▶ TASK STATEMENT:
For every line in the records that has the word "switch", make a copy.

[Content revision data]
------------------------

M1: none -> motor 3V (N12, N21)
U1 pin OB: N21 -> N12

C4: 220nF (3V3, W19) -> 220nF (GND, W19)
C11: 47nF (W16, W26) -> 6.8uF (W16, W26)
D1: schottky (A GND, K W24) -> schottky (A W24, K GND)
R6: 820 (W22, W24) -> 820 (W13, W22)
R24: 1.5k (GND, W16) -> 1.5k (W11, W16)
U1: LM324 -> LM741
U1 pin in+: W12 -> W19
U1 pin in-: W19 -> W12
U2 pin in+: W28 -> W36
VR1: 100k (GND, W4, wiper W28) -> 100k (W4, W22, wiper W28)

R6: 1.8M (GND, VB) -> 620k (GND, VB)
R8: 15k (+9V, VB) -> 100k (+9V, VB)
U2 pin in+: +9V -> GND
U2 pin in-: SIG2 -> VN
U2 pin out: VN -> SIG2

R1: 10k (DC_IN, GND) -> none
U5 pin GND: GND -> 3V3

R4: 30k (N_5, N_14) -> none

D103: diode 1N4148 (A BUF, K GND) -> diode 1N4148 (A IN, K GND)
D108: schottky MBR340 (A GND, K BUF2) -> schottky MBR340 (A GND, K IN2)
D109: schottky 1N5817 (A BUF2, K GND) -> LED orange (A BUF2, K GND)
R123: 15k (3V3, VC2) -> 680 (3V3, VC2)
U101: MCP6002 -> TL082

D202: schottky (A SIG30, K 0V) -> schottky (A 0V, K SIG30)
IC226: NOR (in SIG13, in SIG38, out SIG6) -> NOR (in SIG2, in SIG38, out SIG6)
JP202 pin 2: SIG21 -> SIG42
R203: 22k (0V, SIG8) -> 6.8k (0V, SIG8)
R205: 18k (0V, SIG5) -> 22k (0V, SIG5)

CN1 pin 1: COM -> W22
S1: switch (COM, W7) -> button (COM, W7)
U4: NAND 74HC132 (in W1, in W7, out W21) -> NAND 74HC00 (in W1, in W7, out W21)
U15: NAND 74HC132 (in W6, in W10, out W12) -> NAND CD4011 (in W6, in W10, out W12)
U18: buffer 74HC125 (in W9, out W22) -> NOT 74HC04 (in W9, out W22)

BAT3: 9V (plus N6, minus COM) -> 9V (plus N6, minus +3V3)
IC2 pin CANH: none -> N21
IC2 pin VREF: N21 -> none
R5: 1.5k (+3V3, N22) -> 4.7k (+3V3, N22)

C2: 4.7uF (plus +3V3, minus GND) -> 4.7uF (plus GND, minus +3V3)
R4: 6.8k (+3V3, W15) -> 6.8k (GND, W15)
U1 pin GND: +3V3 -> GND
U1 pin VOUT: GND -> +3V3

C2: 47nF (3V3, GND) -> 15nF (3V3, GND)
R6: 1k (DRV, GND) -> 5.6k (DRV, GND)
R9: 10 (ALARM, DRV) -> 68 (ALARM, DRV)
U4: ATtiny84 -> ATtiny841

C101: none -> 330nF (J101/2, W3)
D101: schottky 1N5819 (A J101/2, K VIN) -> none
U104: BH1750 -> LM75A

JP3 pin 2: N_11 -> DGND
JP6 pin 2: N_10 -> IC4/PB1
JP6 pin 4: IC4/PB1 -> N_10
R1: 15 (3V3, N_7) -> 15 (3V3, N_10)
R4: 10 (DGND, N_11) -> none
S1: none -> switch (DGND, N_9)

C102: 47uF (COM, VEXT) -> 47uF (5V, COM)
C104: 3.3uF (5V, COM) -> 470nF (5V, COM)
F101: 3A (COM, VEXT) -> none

------------------------

▶ TASK OUTPUT:
S1: switch (COM, W7) -> button (COM, W7)
S1: none -> switch (DGND, N_9)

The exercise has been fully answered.